(RECORDS FOR THE EXERCISE Opens)

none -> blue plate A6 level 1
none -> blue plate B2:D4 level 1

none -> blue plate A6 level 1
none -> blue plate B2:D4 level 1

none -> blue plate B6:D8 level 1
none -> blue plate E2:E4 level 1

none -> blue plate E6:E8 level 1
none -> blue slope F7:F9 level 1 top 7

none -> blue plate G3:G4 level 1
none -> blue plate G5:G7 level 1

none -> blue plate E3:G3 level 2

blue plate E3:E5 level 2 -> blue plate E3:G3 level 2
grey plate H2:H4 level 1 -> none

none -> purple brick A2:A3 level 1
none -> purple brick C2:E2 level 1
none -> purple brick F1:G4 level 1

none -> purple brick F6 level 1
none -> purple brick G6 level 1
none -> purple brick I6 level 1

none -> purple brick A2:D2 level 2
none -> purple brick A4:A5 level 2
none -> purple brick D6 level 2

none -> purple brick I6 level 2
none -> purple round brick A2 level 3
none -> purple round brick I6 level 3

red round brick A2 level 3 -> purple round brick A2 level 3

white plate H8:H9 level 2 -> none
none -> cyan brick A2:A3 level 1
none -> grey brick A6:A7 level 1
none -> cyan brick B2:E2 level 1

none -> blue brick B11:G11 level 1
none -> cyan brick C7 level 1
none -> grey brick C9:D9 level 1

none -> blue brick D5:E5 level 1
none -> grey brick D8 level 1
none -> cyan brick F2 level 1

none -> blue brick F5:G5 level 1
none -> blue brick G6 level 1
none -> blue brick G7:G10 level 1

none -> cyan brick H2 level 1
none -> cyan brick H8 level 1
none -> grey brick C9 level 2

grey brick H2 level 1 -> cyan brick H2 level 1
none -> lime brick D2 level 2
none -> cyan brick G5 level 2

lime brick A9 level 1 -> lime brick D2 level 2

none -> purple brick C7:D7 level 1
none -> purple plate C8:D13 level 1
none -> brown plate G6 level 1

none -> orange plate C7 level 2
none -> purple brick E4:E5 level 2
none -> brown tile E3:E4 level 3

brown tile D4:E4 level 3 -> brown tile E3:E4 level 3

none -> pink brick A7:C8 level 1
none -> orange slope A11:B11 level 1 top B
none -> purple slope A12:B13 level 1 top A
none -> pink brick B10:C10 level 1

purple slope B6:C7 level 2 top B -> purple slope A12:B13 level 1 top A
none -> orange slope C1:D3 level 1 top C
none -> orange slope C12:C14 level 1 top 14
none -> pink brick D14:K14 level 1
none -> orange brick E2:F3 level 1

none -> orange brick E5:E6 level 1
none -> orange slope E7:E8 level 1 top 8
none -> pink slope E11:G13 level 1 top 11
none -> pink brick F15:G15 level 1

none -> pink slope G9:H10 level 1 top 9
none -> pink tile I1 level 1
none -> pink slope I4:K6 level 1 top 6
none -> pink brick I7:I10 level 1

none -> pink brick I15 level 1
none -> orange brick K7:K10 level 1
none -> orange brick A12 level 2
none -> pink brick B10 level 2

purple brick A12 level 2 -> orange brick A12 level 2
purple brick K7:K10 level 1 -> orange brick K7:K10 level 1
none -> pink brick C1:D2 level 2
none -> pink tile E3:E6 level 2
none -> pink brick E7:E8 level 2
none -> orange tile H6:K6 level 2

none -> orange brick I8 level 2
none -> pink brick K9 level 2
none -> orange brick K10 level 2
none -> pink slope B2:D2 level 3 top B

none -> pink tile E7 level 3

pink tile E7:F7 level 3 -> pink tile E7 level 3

(RECORDS FOR THE EXERCISE Closes)

### WHAT TO PRODUCE
Begin at the line above that has "none -> purple brick F6 level 1" and stop after the line that has "none -> purple slope A12:B13 level 1 top A", copying each line exactly and adding nothing else.

### YOUR RESPONSE
none -> purple brick F6 level 1
none -> purple brick G6 level 1
none -> purple brick I6 level 1

none -> purple brick A2:D2 level 2
none -> purple brick A4:A5 level 2
none -> purple brick D6 level 2

none -> purple brick I6 level 2
none -> purple round brick A2 level 3
none -> purple round brick I6 level 3

red round brick A2 level 3 -> purple round brick A2 level 3

white plate H8:H9 level 2 -> none
none -> cyan brick A2:A3 level 1
none -> grey brick A6:A7 level 1
none -> cyan brick B2:E2 level 1

none -> blue brick B11:G11 level 1
none -> cyan brick C7 level 1
none -> grey brick C9:D9 level 1

none -> blue brick D5:E5 level 1
none -> grey brick D8 level 1
none -> cyan brick F2 level 1

none -> blue brick F5:G5 level 1
none -> blue brick G6 level 1
none -> blue brick G7:G10 level 1

none -> cyan brick H2 level 1
none -> cyan brick H8 level 1
none -> grey brick C9 level 2

grey brick H2 level 1 -> cyan brick H2 level 1
none -> lime brick D2 level 2
none -> cyan brick G5 level 2

lime brick A9 level 1 -> lime brick D2 level 2

none -> purple brick C7:D7 level 1
none -> purple plate C8:D13 level 1
none -> brown plate G6 level 1

none -> orange plate C7 level 2
none -> purple brick E4:E5 level 2
none -> brown tile E3:E4 level 3

brown tile D4:E4 level 3 -> brown tile E3:E4 level 3

none -> pink brick A7:C8 level 1
none -> orange slope A11:B11 level 1 top B
none -> purple slope A12:B13 level 1 top A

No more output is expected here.